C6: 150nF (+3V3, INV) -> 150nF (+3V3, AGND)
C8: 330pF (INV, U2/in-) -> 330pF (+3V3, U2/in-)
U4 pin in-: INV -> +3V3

================================

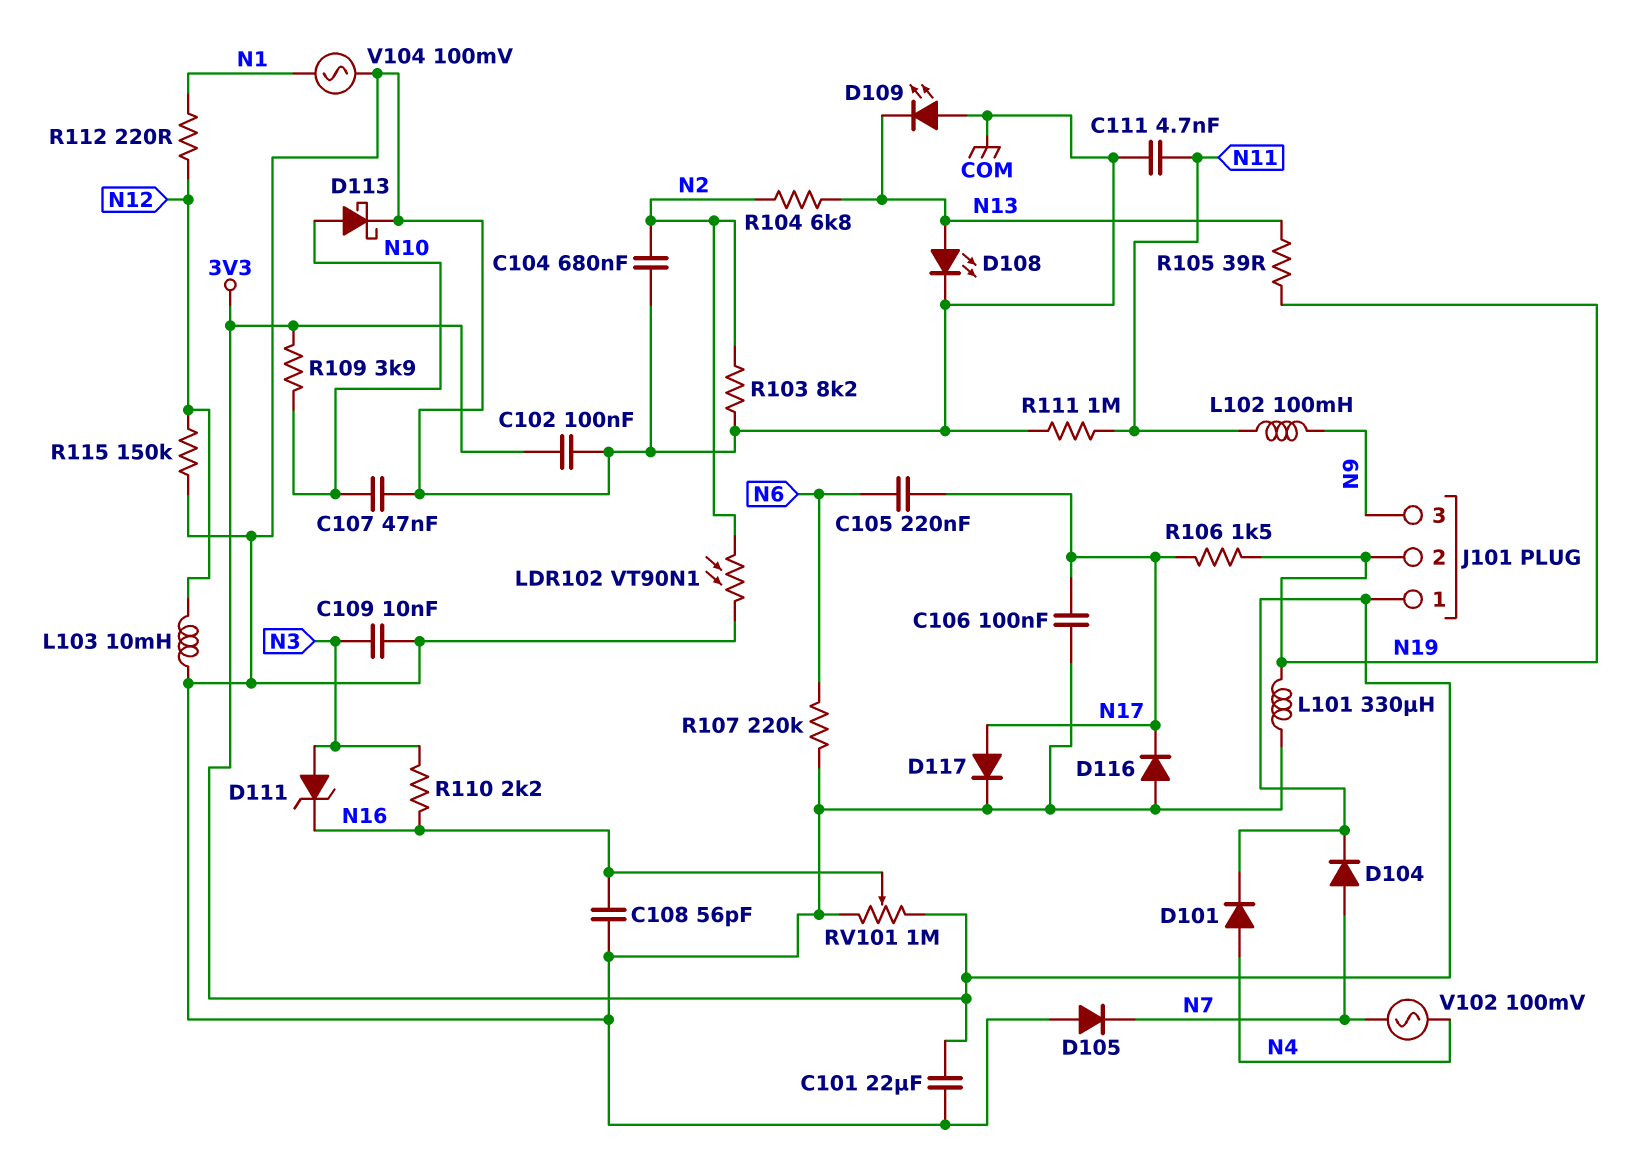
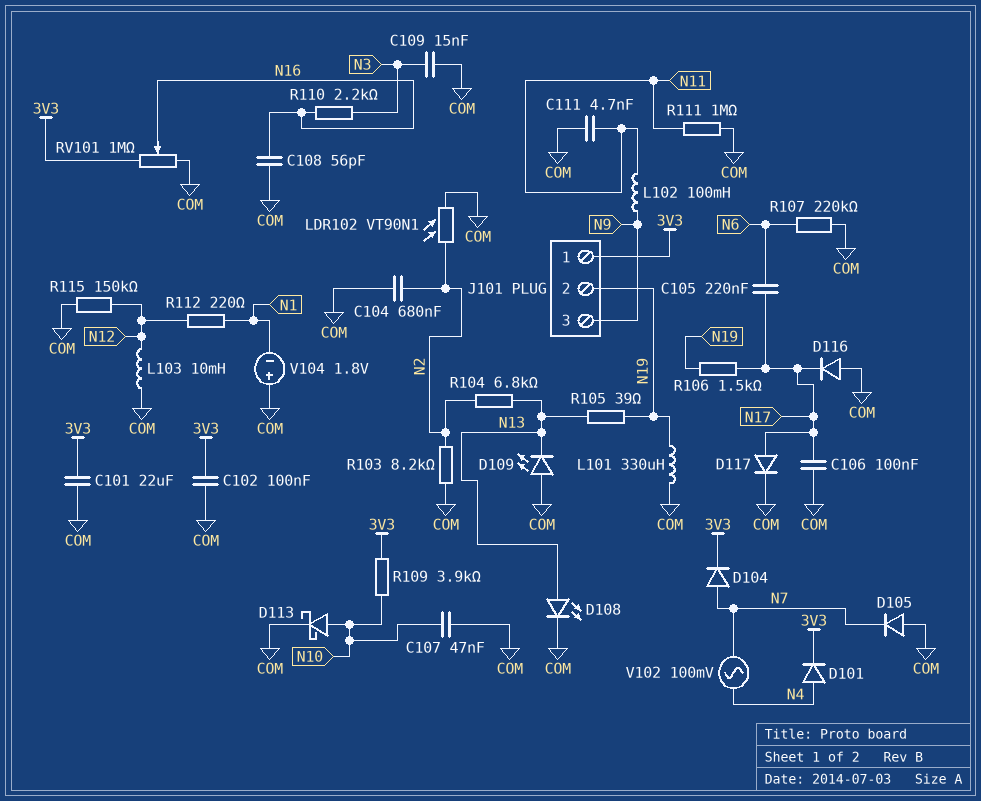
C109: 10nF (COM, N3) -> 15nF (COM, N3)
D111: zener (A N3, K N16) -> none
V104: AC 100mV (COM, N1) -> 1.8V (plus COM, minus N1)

================================

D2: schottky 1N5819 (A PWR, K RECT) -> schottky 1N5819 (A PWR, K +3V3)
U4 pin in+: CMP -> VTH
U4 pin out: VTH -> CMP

================================

-- What you are asked to do --
The entries above hold a line with "C6: 150nF (+3V3, INV) -> 150nF (+3V3, AGND)" and a later line with "U4 pin in-: INV -> +3V3". Write out exactly those lines and all lines between, nothing more.

-- Task answer --
C6: 150nF (+3V3, INV) -> 150nF (+3V3, AGND)
C8: 330pF (INV, U2/in-) -> 330pF (+3V3, U2/in-)
U4 pin in-: INV -> +3V3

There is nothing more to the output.